DATA EXCERPTS
######

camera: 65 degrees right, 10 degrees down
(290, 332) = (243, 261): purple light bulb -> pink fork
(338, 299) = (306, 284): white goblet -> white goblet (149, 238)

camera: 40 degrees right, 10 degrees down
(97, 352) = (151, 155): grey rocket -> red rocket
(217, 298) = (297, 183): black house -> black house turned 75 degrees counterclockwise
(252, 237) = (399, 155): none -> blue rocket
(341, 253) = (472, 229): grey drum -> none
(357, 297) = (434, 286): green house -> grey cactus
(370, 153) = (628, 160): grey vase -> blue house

######

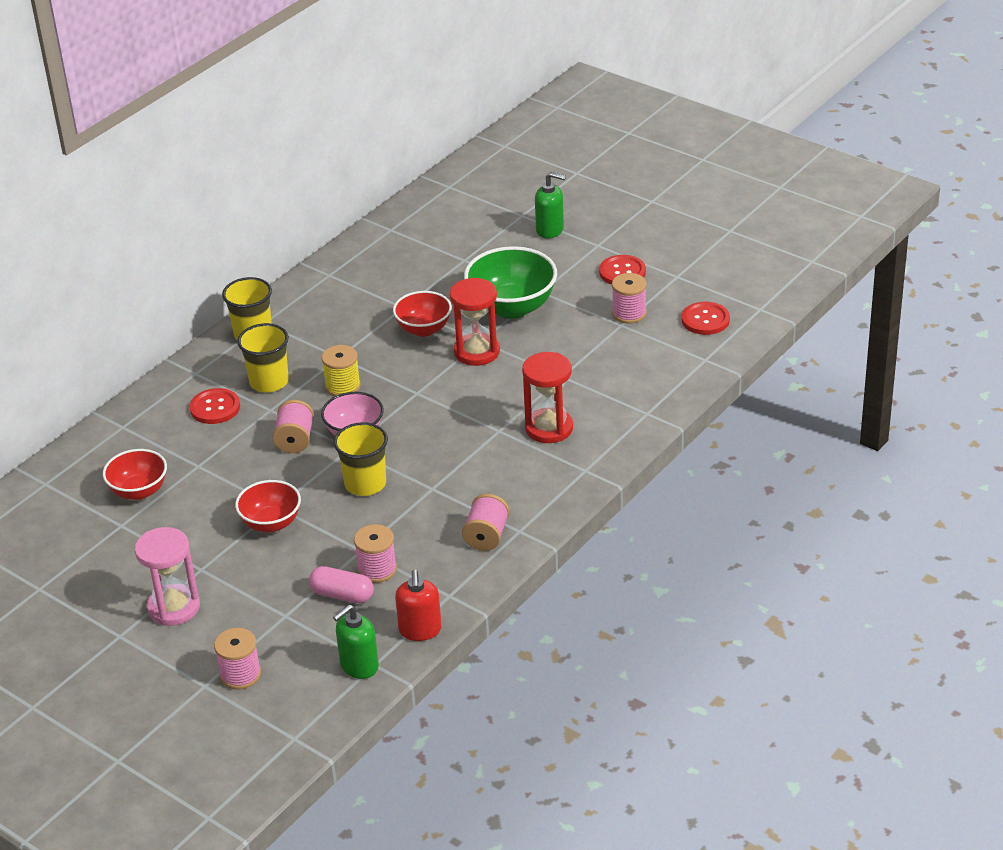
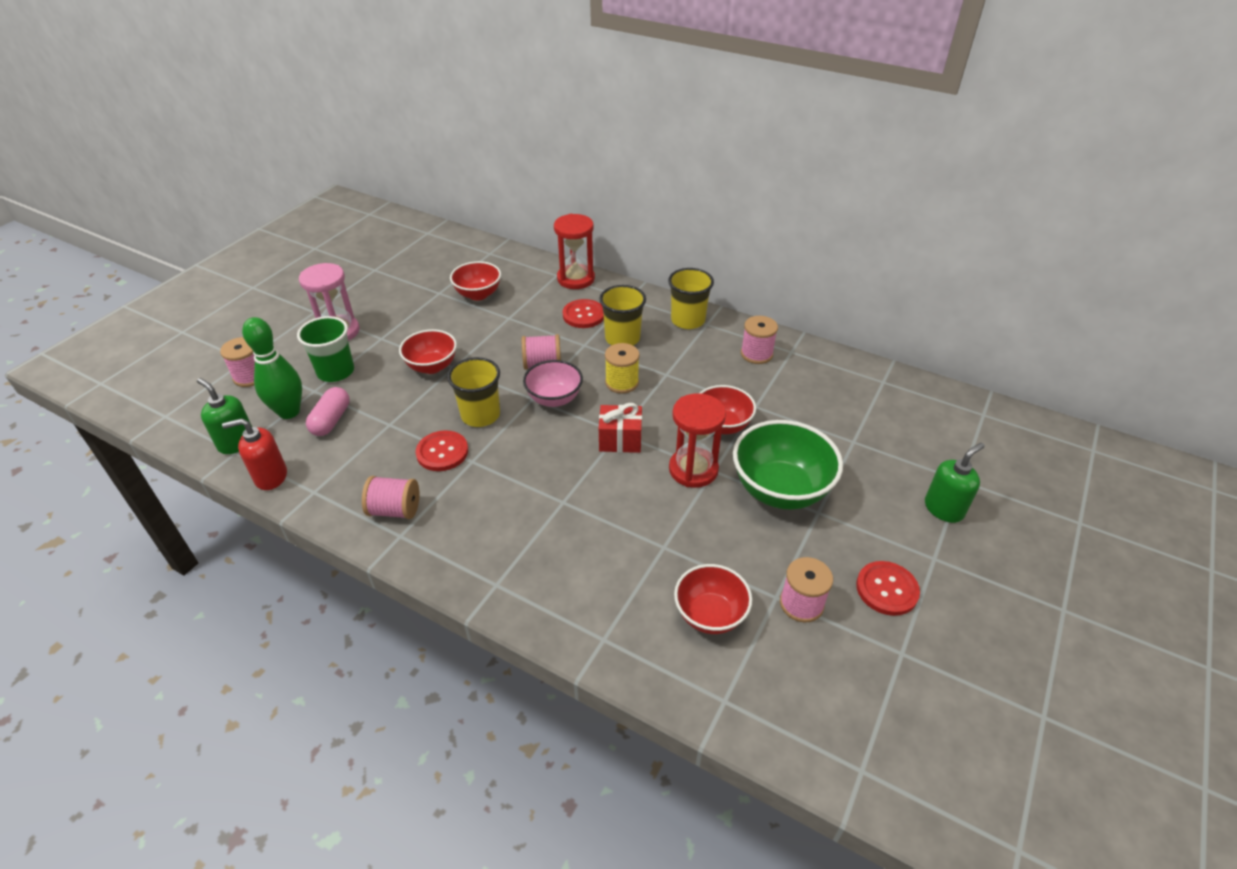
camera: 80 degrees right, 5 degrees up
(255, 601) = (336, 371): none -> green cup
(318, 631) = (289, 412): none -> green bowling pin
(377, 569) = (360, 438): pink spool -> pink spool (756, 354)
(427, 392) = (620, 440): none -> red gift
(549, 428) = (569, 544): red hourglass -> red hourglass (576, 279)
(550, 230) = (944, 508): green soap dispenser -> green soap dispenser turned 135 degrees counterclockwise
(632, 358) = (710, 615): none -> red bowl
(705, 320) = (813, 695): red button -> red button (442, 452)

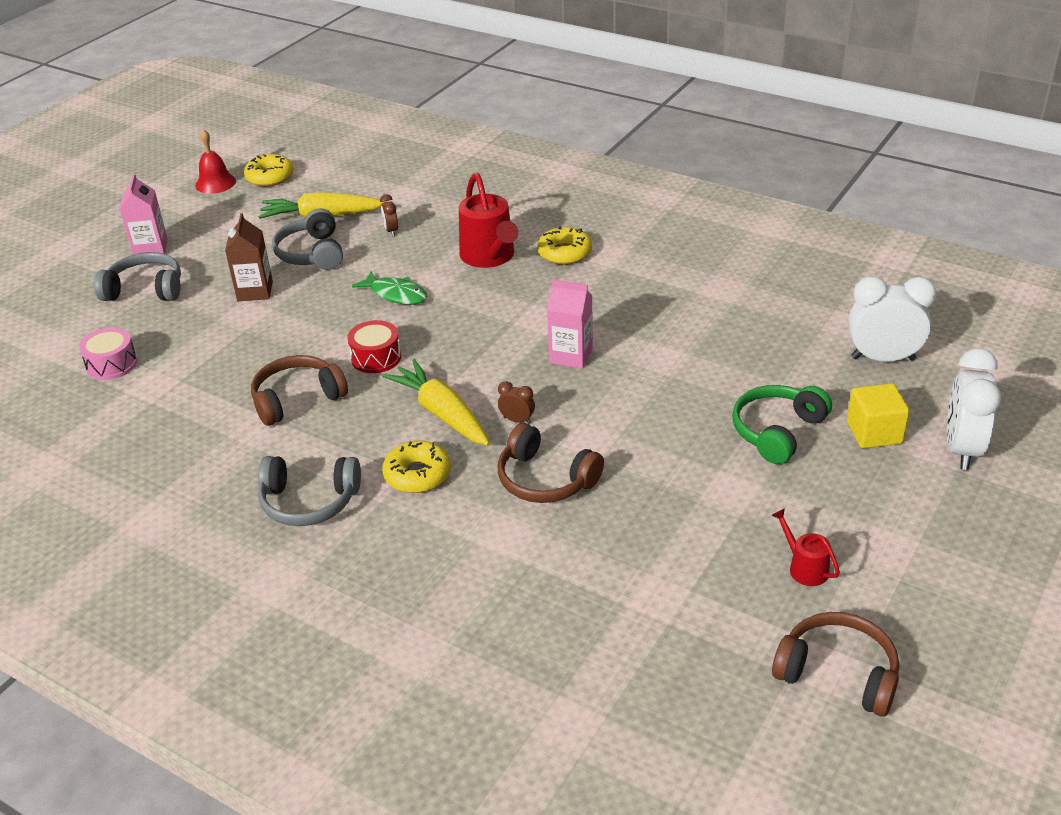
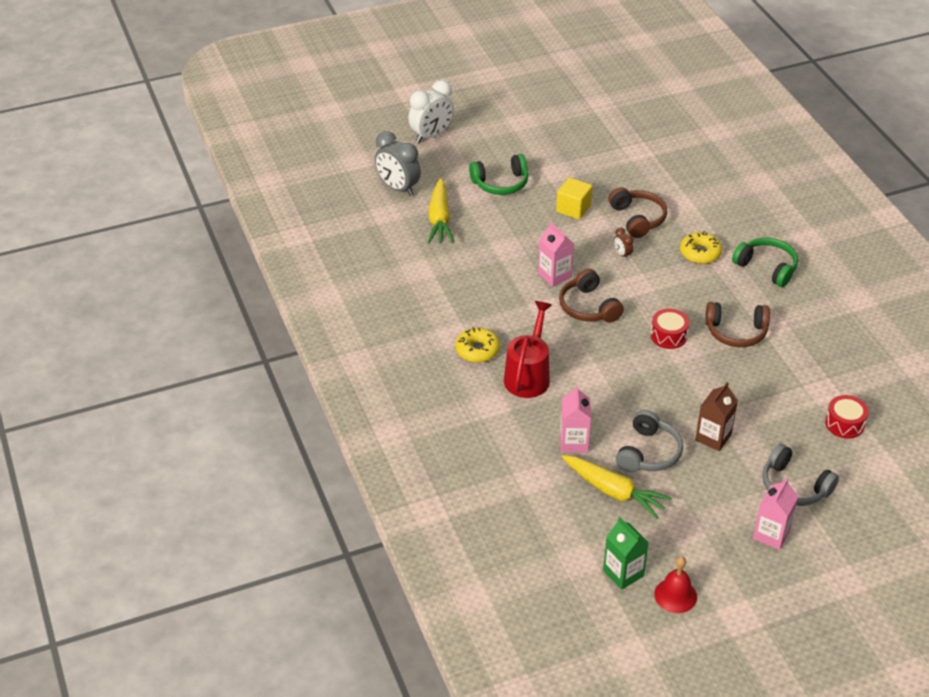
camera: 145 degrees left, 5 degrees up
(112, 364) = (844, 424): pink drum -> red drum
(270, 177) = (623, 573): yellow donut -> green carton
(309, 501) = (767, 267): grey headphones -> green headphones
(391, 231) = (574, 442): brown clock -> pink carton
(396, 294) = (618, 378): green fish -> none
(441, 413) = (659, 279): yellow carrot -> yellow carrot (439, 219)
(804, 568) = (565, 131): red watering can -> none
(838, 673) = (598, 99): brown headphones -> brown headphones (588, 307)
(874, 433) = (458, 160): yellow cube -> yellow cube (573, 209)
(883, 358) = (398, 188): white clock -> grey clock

######

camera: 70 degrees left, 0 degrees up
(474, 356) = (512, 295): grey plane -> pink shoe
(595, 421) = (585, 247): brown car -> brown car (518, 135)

######

TASK
Of all the entries above, repeat only the lines from the line that has "camera: 70 degrees left, 0 degrees up" to the line that has "(595, 421) = (585, 247): brown", both lines included, exactly.

SOLUTION TO THE PROBLEM
camera: 70 degrees left, 0 degrees up
(474, 356) = (512, 295): grey plane -> pink shoe
(595, 421) = (585, 247): brown car -> brown car (518, 135)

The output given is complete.